Stored data entries
↓

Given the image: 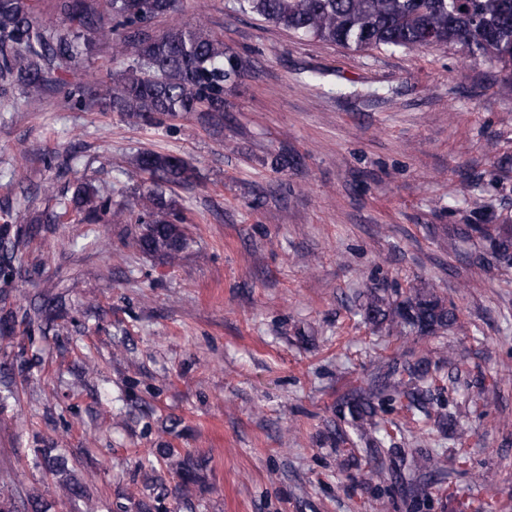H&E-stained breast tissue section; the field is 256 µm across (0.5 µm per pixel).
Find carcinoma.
Segmentation results:
<instances>
[{
	"mask_svg": "<svg viewBox=\"0 0 512 512\" xmlns=\"http://www.w3.org/2000/svg\"><path fill=\"white\" fill-rule=\"evenodd\" d=\"M52 0L62 24L48 30L38 19L32 0H0V95L16 87L38 88L58 81L56 72L76 62L93 41L112 42L113 53L123 58L122 70L112 75L105 103L116 112L151 125L191 112L220 121L224 112V86L242 75V60L199 24H176L160 35L151 26L176 10L177 0ZM238 10L302 38L348 49H384L390 52L436 46L462 45L471 60L490 59L512 68V0H237ZM134 167L150 185L139 194L136 208L112 207L92 178L83 175L74 185L68 204L45 210L32 224L0 230V273L11 267L20 245L34 233L36 224H62L75 213L79 224H126L135 220L138 233L130 246L136 251L175 263L188 245L183 212L172 187L196 181L195 168L184 159L155 151H142ZM502 269L512 268V224H495L488 211L463 228ZM362 322L375 331L436 336L458 326L454 308L436 288L421 286L392 298L377 288L359 293ZM431 363L421 357L404 367L407 378L387 382L393 388L389 401L417 415L430 404L420 381ZM382 388L369 385L342 397L336 406V443L346 444V422L365 431L378 409ZM47 473L64 472L46 448H37ZM138 470L156 491L154 503H138L140 512H163L168 494L193 504L199 483L197 464L181 448H160L155 458L144 456ZM399 473L401 485L414 498L420 481Z\"/></svg>",
	"mask_w": 512,
	"mask_h": 512,
	"instance_id": "obj_1",
	"label": "carcinoma"
}]
</instances>
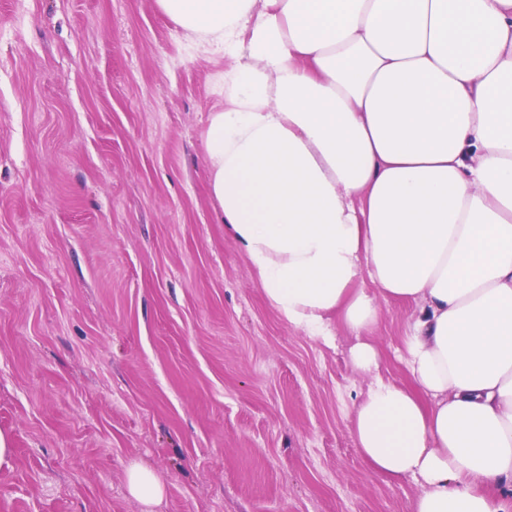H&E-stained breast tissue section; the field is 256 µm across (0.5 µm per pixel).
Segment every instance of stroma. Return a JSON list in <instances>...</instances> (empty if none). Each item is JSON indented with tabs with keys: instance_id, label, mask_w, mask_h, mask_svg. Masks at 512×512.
Segmentation results:
<instances>
[{
	"instance_id": "1",
	"label": "stroma",
	"mask_w": 512,
	"mask_h": 512,
	"mask_svg": "<svg viewBox=\"0 0 512 512\" xmlns=\"http://www.w3.org/2000/svg\"><path fill=\"white\" fill-rule=\"evenodd\" d=\"M232 64L157 0H0V512H408L352 437L370 378L280 319L207 187ZM411 315L381 303L383 378ZM126 490L145 509L142 512H154L166 495V485L155 469L137 461L127 469Z\"/></svg>"
}]
</instances>
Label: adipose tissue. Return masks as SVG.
<instances>
[{
  "label": "adipose tissue",
  "instance_id": "adipose-tissue-1",
  "mask_svg": "<svg viewBox=\"0 0 512 512\" xmlns=\"http://www.w3.org/2000/svg\"><path fill=\"white\" fill-rule=\"evenodd\" d=\"M158 3L234 59L209 192L281 319L349 337L371 471L416 482L410 512H512V0ZM389 300L400 385L370 338ZM126 490L166 495L137 461ZM411 314L412 310L403 303L381 302L378 324L370 333L382 354L380 375L396 383L408 381L406 368L397 356L403 351V337Z\"/></svg>",
  "mask_w": 512,
  "mask_h": 512
}]
</instances>
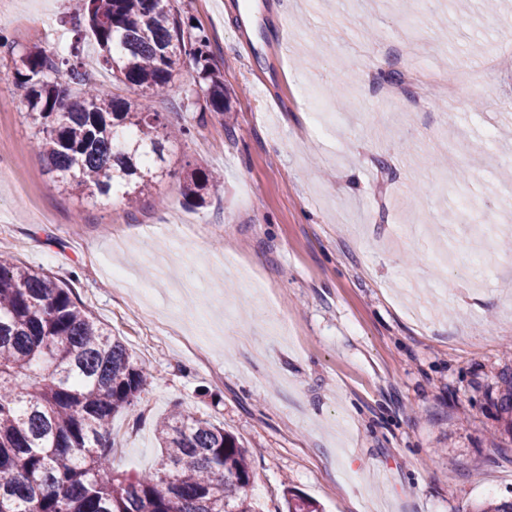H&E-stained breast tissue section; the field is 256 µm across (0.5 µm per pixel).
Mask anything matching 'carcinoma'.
<instances>
[{"label": "carcinoma", "instance_id": "obj_1", "mask_svg": "<svg viewBox=\"0 0 512 512\" xmlns=\"http://www.w3.org/2000/svg\"><path fill=\"white\" fill-rule=\"evenodd\" d=\"M114 82L141 101L92 83L82 71V23ZM67 55L29 50L15 61L38 122V148L66 190L134 204L167 173L152 136L165 93L185 110L230 111L210 39L174 0H81ZM194 87L175 79L181 64ZM219 178L192 173L183 196L198 203ZM147 374L122 342L80 306L73 290L0 256V512H254L251 452L210 419L174 409L156 426L159 467L112 472V417L138 404ZM287 512H320L284 490Z\"/></svg>", "mask_w": 512, "mask_h": 512}]
</instances>
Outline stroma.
Listing matches in <instances>:
<instances>
[{
    "label": "stroma",
    "mask_w": 512,
    "mask_h": 512,
    "mask_svg": "<svg viewBox=\"0 0 512 512\" xmlns=\"http://www.w3.org/2000/svg\"><path fill=\"white\" fill-rule=\"evenodd\" d=\"M457 2L178 0L232 110L153 98L174 173L130 209L53 181L13 80L14 55L70 40L71 0H0V252L71 287L145 368L112 420L114 472L157 467L178 406L252 450L260 512L288 487L323 512L512 500V0ZM463 70L482 83L455 107L418 96ZM195 168L224 177L198 206Z\"/></svg>",
    "instance_id": "obj_1"
}]
</instances>
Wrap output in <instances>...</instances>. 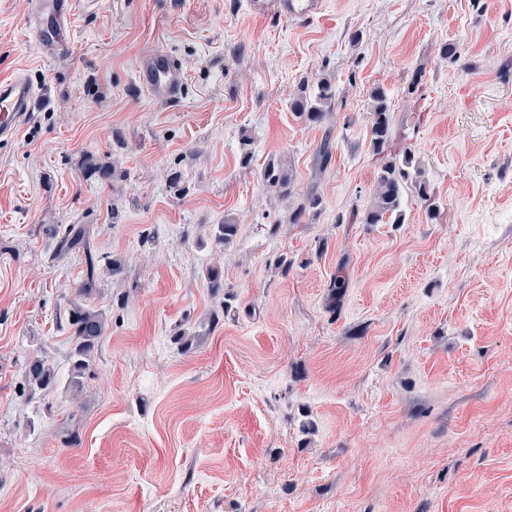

↑

Copy out exactly the lines between the line that contains "Outline stroma." and the last line of the records, both ends included; leave out every picture.

(The answer)
Outline stroma.
Listing matches in <instances>:
<instances>
[{
    "label": "stroma",
    "mask_w": 512,
    "mask_h": 512,
    "mask_svg": "<svg viewBox=\"0 0 512 512\" xmlns=\"http://www.w3.org/2000/svg\"><path fill=\"white\" fill-rule=\"evenodd\" d=\"M457 2L178 0L232 110L153 98L174 173L130 209L53 181L13 80L14 55L70 40L71 0H0V252L71 287L145 368L112 420L114 472L157 467L178 406L252 450L260 512L288 487L323 512L512 500V0ZM463 70L482 83L455 107L418 96ZM195 168L224 177L198 206Z\"/></svg>",
    "instance_id": "obj_1"
}]
</instances>
Wrap output in <instances>...</instances>. 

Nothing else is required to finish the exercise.